The entries are to be output word for word, with the pictures omitted.

++++ EXERCISE DATA

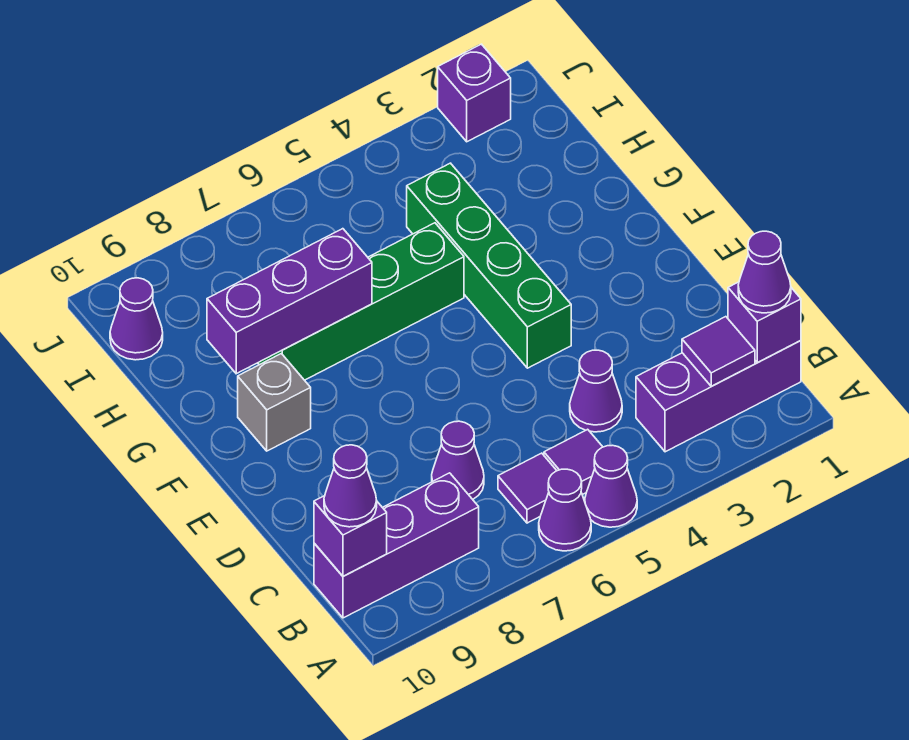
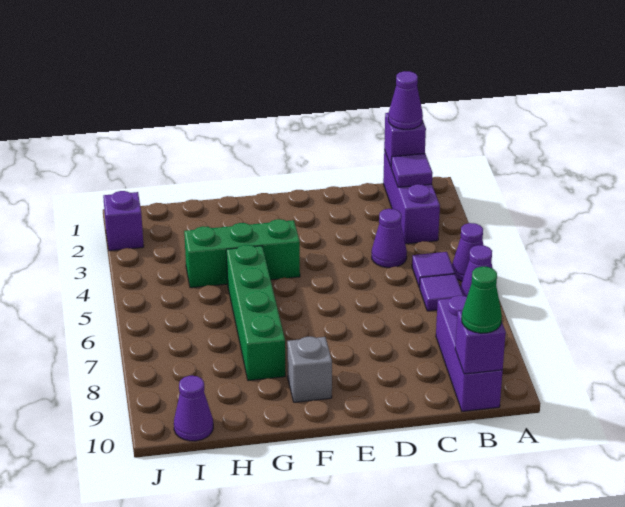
purple cone B10 level 3 -> green cone B10 level 3
purple cone C7 level 1 -> none
green brick E4:H4 level 1 -> green brick F4:H4 level 1
purple brick G7:G9 level 2 -> none

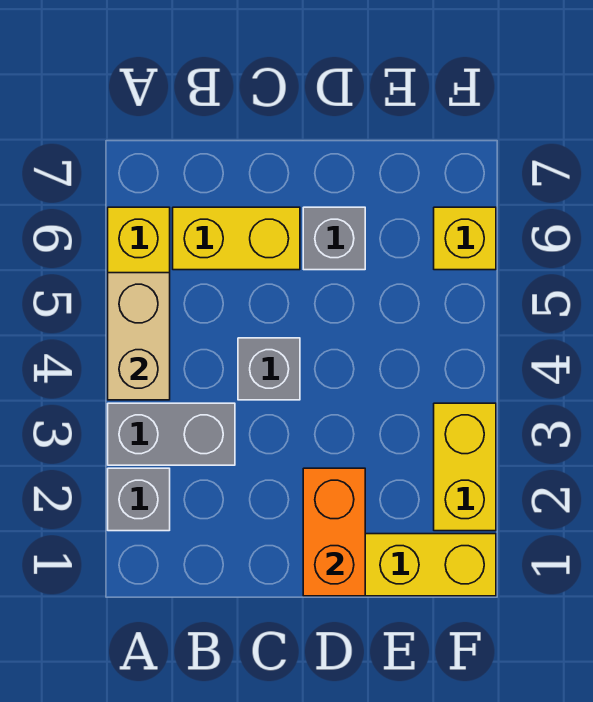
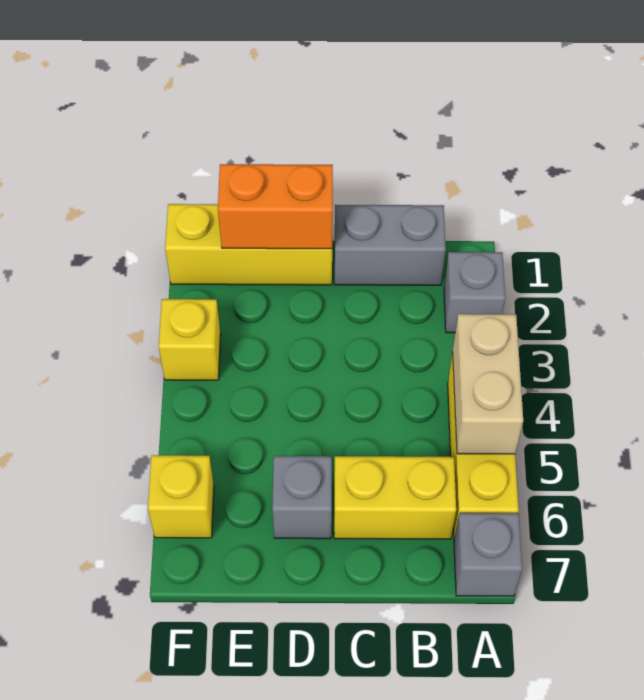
grey brick A3:B3 level 1 -> grey brick B1:C1 level 1
grey brick C4 level 1 -> grey brick A7 level 1
orange brick D1:D2 level 2 -> orange brick D1:E1 level 2
yellow brick F2:F3 level 1 -> yellow brick F3 level 1

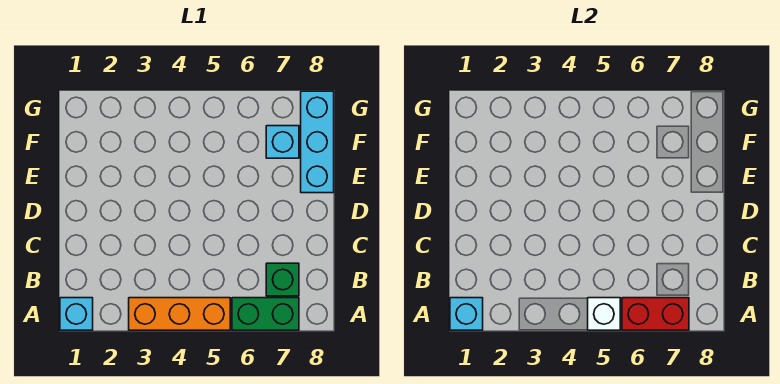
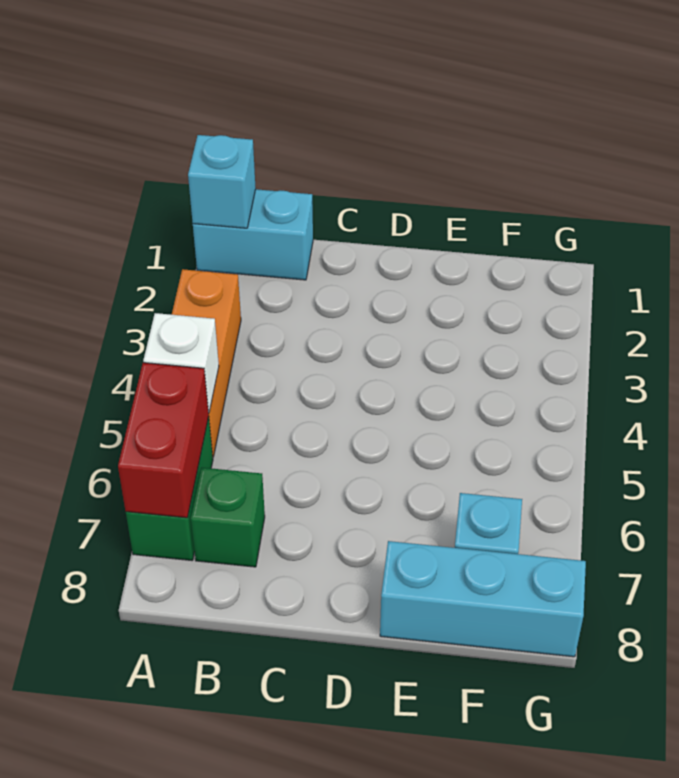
cyan brick A1 level 1 -> cyan brick A1:B1 level 1

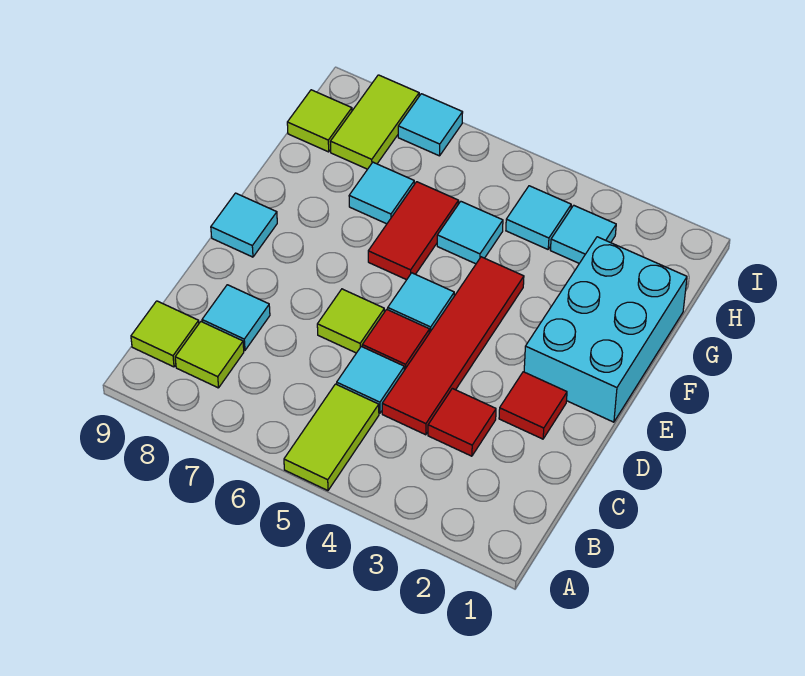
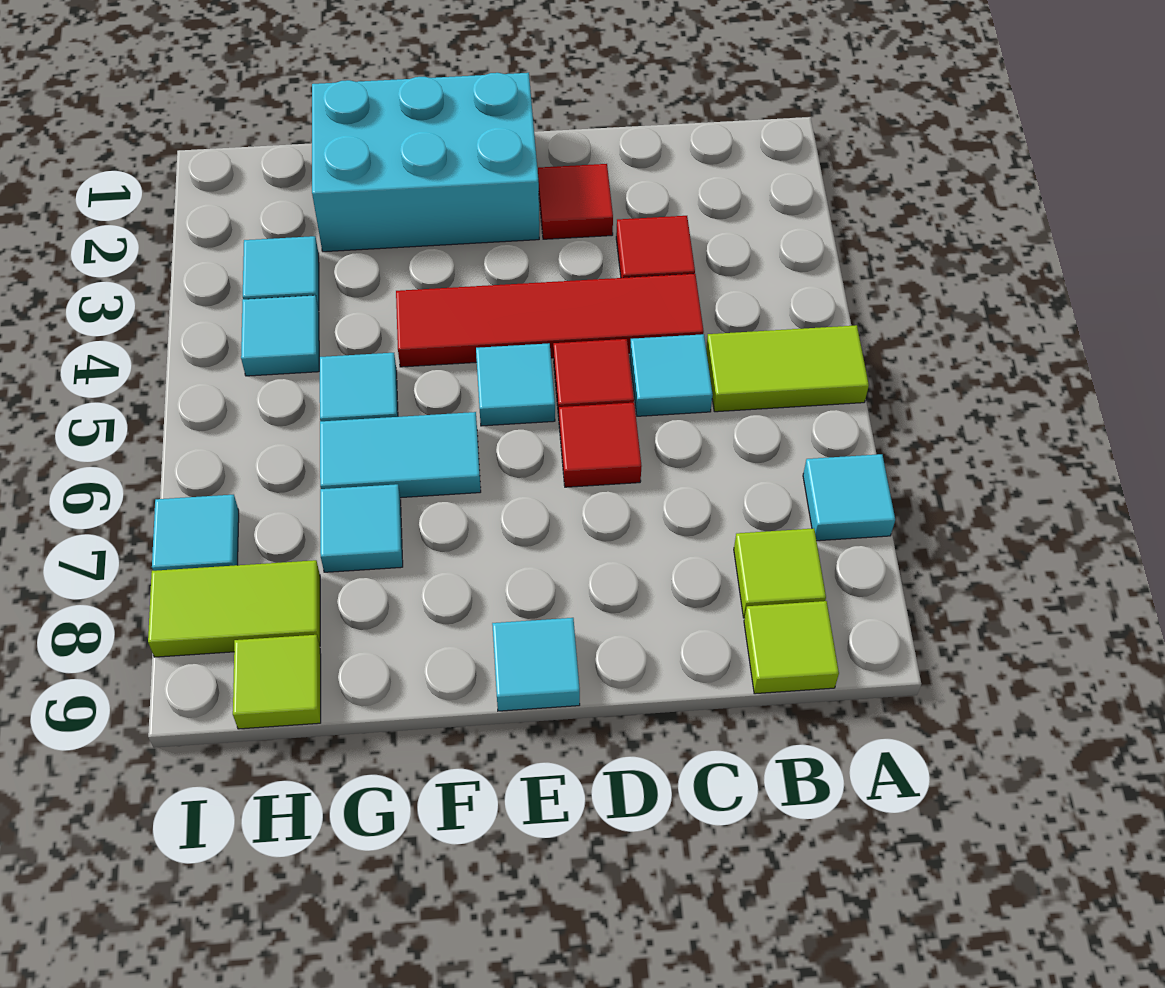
cyan tile C8 level 1 -> cyan tile A7 level 1
lime tile D6 level 1 -> red tile D6 level 1
red tile F6:G6 level 1 -> cyan tile F6:G6 level 1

++++++++

■ OUTPUT BELOW
purple cone B10 level 3 -> green cone B10 level 3
purple cone C7 level 1 -> none
green brick E4:H4 level 1 -> green brick F4:H4 level 1
purple brick G7:G9 level 2 -> none

grey brick A3:B3 level 1 -> grey brick B1:C1 level 1
grey brick C4 level 1 -> grey brick A7 level 1
orange brick D1:D2 level 2 -> orange brick D1:E1 level 2
yellow brick F2:F3 level 1 -> yellow brick F3 level 1

cyan brick A1 level 1 -> cyan brick A1:B1 level 1

cyan tile C8 level 1 -> cyan tile A7 level 1
lime tile D6 level 1 -> red tile D6 level 1
red tile F6:G6 level 1 -> cyan tile F6:G6 level 1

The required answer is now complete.